** Exercise task **
Retype the lines starting with the line that contains "This is a 0.15" and ending with the line that contains "road 1 (secondary): [(0,130),(511,490)]", both included, with no changes.

** Data to use **

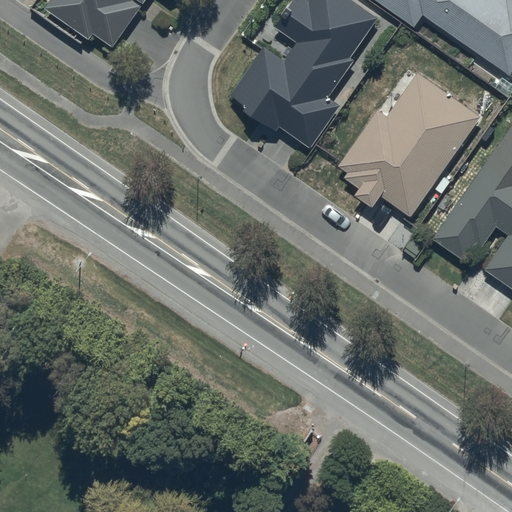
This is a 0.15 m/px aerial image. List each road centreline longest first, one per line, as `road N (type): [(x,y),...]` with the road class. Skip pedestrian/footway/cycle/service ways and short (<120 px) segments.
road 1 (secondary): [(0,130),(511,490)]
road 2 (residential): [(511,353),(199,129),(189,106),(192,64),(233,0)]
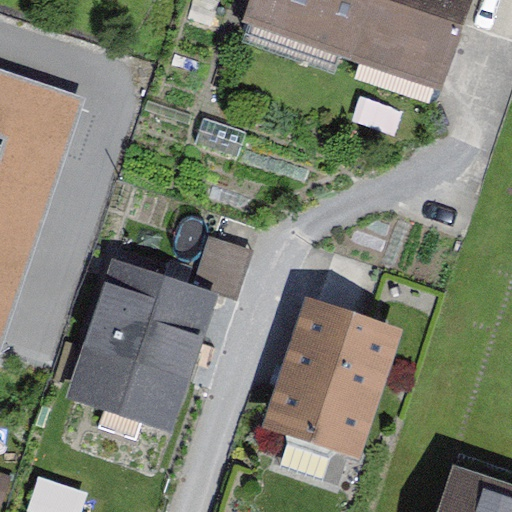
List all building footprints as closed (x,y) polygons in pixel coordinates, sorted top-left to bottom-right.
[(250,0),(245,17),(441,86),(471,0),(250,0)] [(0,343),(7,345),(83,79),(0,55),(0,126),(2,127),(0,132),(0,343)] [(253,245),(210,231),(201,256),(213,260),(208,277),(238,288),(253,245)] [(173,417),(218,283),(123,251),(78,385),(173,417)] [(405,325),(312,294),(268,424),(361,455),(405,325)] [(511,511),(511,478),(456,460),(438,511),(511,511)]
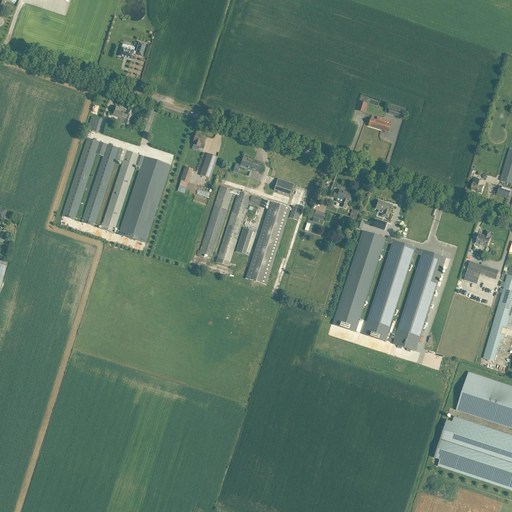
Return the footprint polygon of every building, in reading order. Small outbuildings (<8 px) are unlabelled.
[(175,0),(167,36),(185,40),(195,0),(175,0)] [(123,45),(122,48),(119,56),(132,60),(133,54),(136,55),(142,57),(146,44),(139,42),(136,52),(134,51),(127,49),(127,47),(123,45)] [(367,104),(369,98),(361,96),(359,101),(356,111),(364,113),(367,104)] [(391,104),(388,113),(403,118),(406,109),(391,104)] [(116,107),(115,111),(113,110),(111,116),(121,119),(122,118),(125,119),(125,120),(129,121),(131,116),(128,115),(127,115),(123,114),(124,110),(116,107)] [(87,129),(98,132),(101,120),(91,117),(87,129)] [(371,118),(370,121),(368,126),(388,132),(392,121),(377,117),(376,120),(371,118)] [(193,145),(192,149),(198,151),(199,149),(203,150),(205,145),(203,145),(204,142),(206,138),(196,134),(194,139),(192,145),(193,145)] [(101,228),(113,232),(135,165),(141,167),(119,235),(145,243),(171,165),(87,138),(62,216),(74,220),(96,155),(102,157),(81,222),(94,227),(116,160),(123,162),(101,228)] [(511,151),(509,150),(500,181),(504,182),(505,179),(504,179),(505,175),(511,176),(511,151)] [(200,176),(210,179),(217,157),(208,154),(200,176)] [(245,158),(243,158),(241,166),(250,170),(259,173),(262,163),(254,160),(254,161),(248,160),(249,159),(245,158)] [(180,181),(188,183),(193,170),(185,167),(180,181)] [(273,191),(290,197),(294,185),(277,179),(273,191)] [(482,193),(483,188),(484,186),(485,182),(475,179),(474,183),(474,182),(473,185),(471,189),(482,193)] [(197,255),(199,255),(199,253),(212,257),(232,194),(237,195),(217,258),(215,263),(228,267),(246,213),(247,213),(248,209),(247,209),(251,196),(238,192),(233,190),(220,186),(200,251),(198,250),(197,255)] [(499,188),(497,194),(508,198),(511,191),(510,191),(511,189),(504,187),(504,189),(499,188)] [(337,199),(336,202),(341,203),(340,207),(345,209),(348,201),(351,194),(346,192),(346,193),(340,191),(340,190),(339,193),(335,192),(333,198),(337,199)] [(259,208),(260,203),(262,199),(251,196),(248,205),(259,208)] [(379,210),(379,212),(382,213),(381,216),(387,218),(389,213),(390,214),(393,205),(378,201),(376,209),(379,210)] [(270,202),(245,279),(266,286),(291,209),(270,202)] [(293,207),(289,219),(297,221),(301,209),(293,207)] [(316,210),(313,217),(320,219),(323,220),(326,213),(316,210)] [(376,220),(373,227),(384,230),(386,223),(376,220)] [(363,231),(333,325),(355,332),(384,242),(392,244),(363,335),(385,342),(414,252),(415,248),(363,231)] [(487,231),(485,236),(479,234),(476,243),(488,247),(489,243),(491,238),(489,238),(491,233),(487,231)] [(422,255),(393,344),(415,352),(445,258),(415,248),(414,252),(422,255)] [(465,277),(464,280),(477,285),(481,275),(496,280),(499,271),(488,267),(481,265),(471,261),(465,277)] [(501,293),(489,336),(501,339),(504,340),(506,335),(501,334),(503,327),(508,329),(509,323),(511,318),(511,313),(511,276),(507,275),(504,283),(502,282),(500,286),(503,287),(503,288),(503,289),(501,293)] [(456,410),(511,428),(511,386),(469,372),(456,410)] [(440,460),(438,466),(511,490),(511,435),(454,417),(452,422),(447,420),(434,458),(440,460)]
==
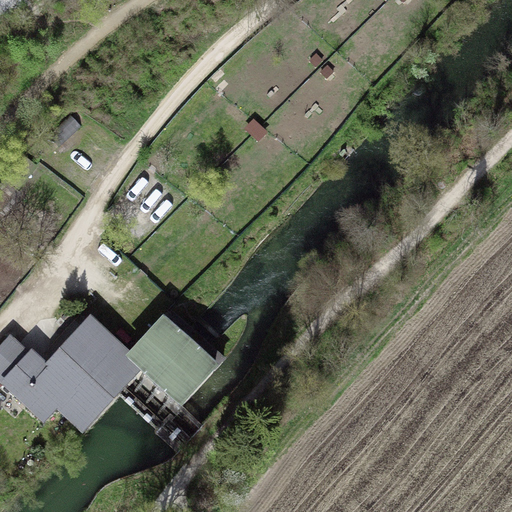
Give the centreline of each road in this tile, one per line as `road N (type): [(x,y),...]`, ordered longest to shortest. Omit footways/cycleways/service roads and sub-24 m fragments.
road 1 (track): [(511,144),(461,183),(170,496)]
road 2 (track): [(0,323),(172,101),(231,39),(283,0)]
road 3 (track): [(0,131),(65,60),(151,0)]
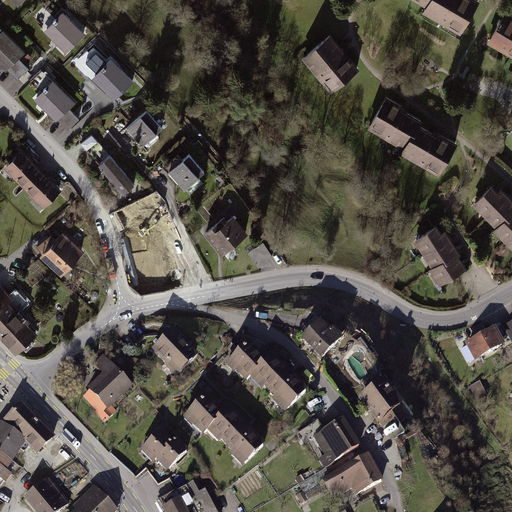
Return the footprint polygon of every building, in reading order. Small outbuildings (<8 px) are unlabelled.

** Output for this task **
This is a 0.15 m/px aerial image. List each road centreline longest first, one per line, as `road N (type): [(x,y),...]` with the road class. Skip pedestrian/footway/cycle/service ways and short (<120 px) segments.
road 1 (secondary): [(0,130),(511,490)]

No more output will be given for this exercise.